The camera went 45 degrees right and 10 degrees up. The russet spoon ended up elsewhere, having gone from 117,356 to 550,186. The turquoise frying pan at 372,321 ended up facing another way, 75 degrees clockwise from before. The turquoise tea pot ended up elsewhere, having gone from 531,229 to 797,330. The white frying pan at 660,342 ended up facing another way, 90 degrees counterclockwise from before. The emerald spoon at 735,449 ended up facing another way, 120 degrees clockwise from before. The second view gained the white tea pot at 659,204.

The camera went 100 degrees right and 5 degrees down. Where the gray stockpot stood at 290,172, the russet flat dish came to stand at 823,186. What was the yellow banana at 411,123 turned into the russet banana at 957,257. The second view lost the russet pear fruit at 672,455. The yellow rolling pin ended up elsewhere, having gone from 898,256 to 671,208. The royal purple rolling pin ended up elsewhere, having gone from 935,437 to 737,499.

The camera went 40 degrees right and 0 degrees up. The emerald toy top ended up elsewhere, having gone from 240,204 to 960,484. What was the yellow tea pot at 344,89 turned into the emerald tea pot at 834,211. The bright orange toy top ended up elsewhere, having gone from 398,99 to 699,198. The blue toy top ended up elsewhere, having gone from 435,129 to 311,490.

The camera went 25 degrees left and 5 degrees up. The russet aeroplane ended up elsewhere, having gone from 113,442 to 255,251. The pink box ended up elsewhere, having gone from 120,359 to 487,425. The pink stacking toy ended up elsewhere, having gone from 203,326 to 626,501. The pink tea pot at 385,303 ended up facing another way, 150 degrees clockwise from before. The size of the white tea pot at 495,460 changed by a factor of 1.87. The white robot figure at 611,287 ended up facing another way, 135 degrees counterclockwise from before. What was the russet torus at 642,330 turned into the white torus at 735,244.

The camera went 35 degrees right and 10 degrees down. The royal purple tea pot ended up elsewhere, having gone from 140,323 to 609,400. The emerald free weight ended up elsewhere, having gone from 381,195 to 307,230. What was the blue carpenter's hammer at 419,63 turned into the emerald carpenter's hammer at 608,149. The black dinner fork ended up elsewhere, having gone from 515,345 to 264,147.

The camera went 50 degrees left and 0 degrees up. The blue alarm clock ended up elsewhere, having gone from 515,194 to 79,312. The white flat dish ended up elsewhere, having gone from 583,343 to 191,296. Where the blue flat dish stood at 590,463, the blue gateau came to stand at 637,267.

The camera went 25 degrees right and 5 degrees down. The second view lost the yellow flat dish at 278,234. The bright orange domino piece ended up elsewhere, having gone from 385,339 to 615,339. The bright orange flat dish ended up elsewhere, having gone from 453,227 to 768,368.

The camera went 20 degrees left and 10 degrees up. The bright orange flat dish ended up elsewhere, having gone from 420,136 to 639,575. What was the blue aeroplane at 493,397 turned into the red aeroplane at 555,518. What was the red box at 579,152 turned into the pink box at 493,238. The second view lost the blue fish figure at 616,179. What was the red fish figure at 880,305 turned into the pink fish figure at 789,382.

---------------

Each entry above needs to be output exactly as written.

*WRITTEN SOLUTION:*
The camera went 45 degrees right and 10 degrees up. The russet spoon ended up elsewhere, having gone from 117,356 to 550,186. The turquoise frying pan at 372,321 ended up facing another way, 75 degrees clockwise from before. The turquoise tea pot ended up elsewhere, having gone from 531,229 to 797,330. The white frying pan at 660,342 ended up facing another way, 90 degrees counterclockwise from before. The emerald spoon at 735,449 ended up facing another way, 120 degrees clockwise from before. The second view gained the white tea pot at 659,204.

The camera went 100 degrees right and 5 degrees down. Where the gray stockpot stood at 290,172, the russet flat dish came to stand at 823,186. What was the yellow banana at 411,123 turned into the russet banana at 957,257. The second view lost the russet pear fruit at 672,455. The yellow rolling pin ended up elsewhere, having gone from 898,256 to 671,208. The royal purple rolling pin ended up elsewhere, having gone from 935,437 to 737,499.

The camera went 40 degrees right and 0 degrees up. The emerald toy top ended up elsewhere, having gone from 240,204 to 960,484. What was the yellow tea pot at 344,89 turned into the emerald tea pot at 834,211. The bright orange toy top ended up elsewhere, having gone from 398,99 to 699,198. The blue toy top ended up elsewhere, having gone from 435,129 to 311,490.

The camera went 25 degrees left and 5 degrees up. The russet aeroplane ended up elsewhere, having gone from 113,442 to 255,251. The pink box ended up elsewhere, having gone from 120,359 to 487,425. The pink stacking toy ended up elsewhere, having gone from 203,326 to 626,501. The pink tea pot at 385,303 ended up facing another way, 150 degrees clockwise from before. The size of the white tea pot at 495,460 changed by a factor of 1.87. The white robot figure at 611,287 ended up facing another way, 135 degrees counterclockwise from before. What was the russet torus at 642,330 turned into the white torus at 735,244.

The camera went 35 degrees right and 10 degrees down. The royal purple tea pot ended up elsewhere, having gone from 140,323 to 609,400. The emerald free weight ended up elsewhere, having gone from 381,195 to 307,230. What was the blue carpenter's hammer at 419,63 turned into the emerald carpenter's hammer at 608,149. The black dinner fork ended up elsewhere, having gone from 515,345 to 264,147.

The camera went 50 degrees left and 0 degrees up. The blue alarm clock ended up elsewhere, having gone from 515,194 to 79,312. The white flat dish ended up elsewhere, having gone from 583,343 to 191,296. Where the blue flat dish stood at 590,463, the blue gateau came to stand at 637,267.

The camera went 25 degrees right and 5 degrees down. The second view lost the yellow flat dish at 278,234. The bright orange domino piece ended up elsewhere, having gone from 385,339 to 615,339. The bright orange flat dish ended up elsewhere, having gone from 453,227 to 768,368.

The camera went 20 degrees left and 10 degrees up. The bright orange flat dish ended up elsewhere, having gone from 420,136 to 639,575. What was the blue aeroplane at 493,397 turned into the red aeroplane at 555,518. What was the red box at 579,152 turned into the pink box at 493,238. The second view lost the blue fish figure at 616,179. What was the red fish figure at 880,305 turned into the pink fish figure at 789,382.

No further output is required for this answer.